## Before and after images
_ _ _ _ _
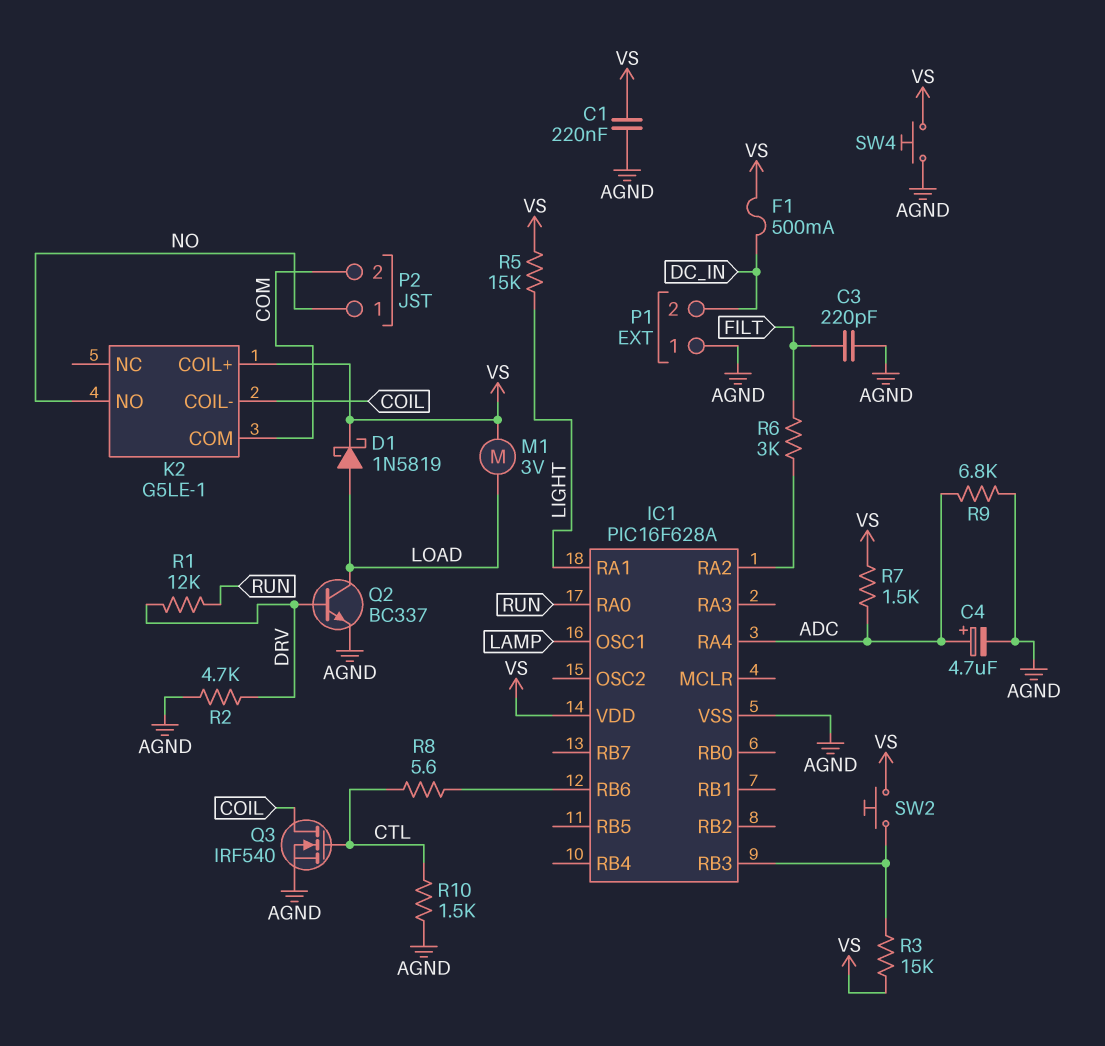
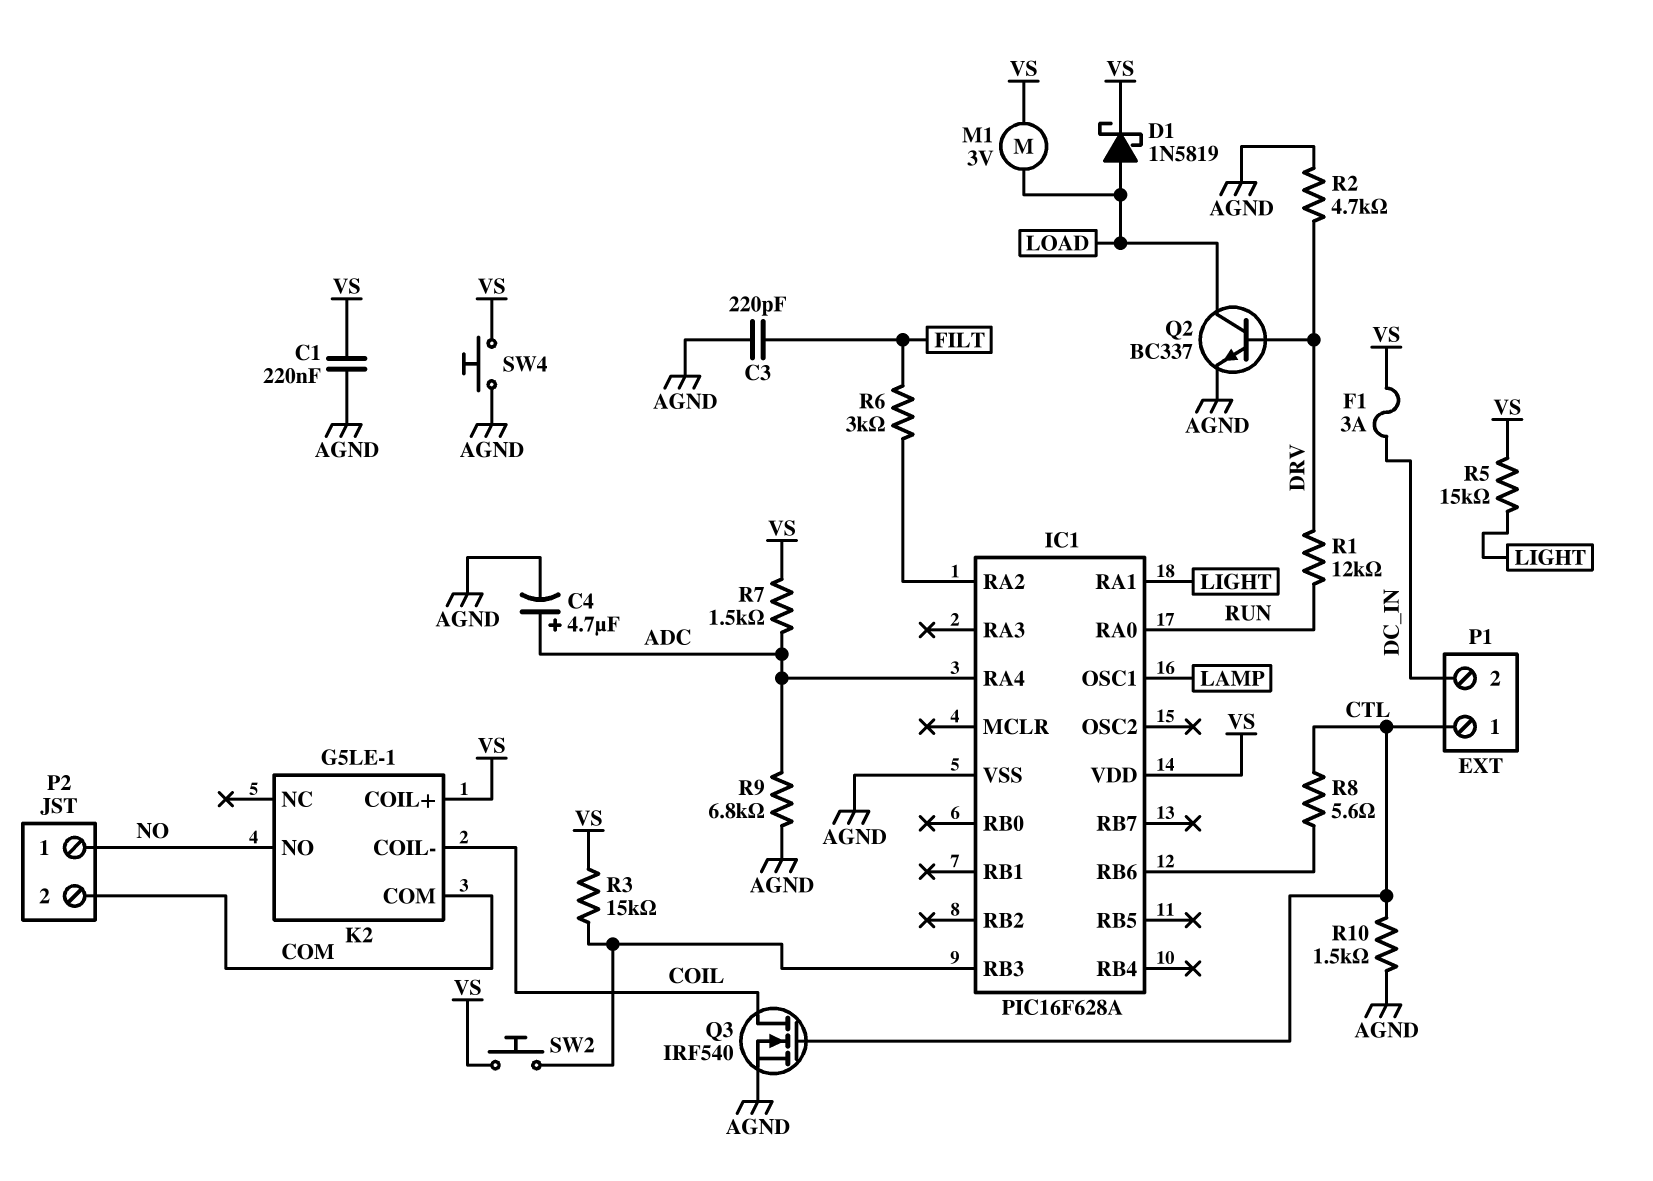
F1: 500mA (DC_IN, VS) -> 3A (DC_IN, VS)
P1 pin 1: AGND -> CTL

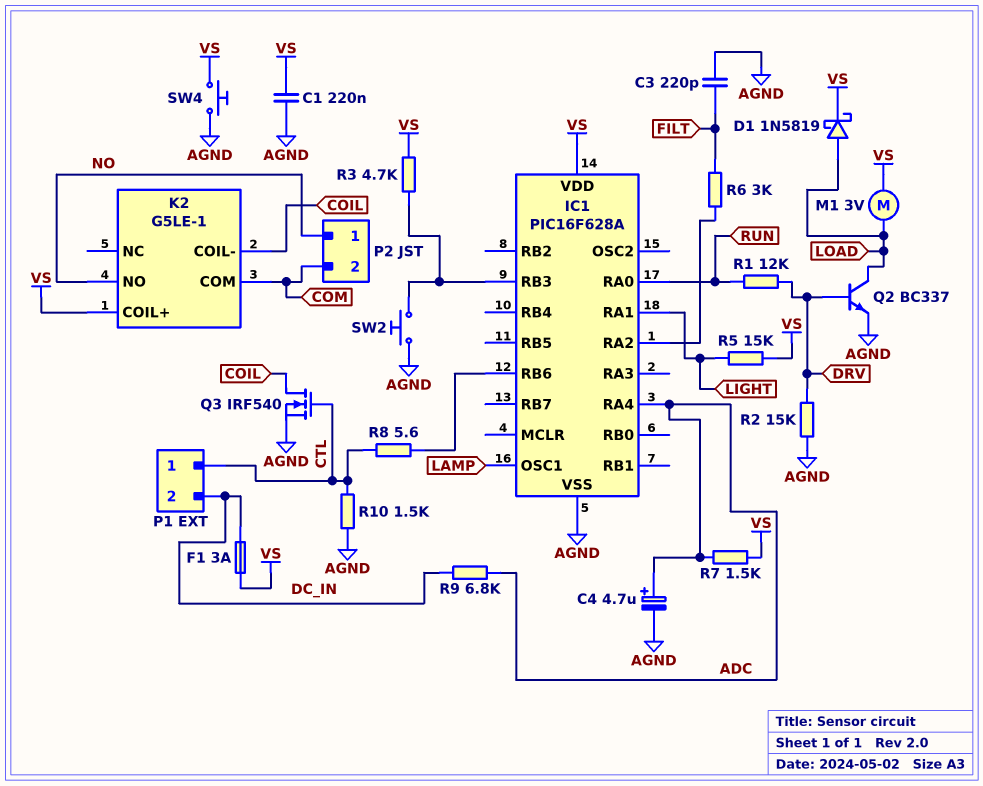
R2: 4.7k (AGND, DRV) -> 15k (AGND, DRV)
R3: 15k (IC1/RB3, VS) -> 4.7k (IC1/RB3, VS)
R9: 6.8k (ADC, AGND) -> 6.8k (ADC, DC_IN)
SW2: button (IC1/RB3, VS) -> button (AGND, IC1/RB3)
_ _ _ _ _
## Assigned task
Look through the data above for the string "AGND" and copy every line where it appears.

## Exercise output
P1 pin 1: AGND -> CTL
R2: 4.7k (AGND, DRV) -> 15k (AGND, DRV)
R9: 6.8k (ADC, AGND) -> 6.8k (ADC, DC_IN)
SW2: button (IC1/RB3, VS) -> button (AGND, IC1/RB3)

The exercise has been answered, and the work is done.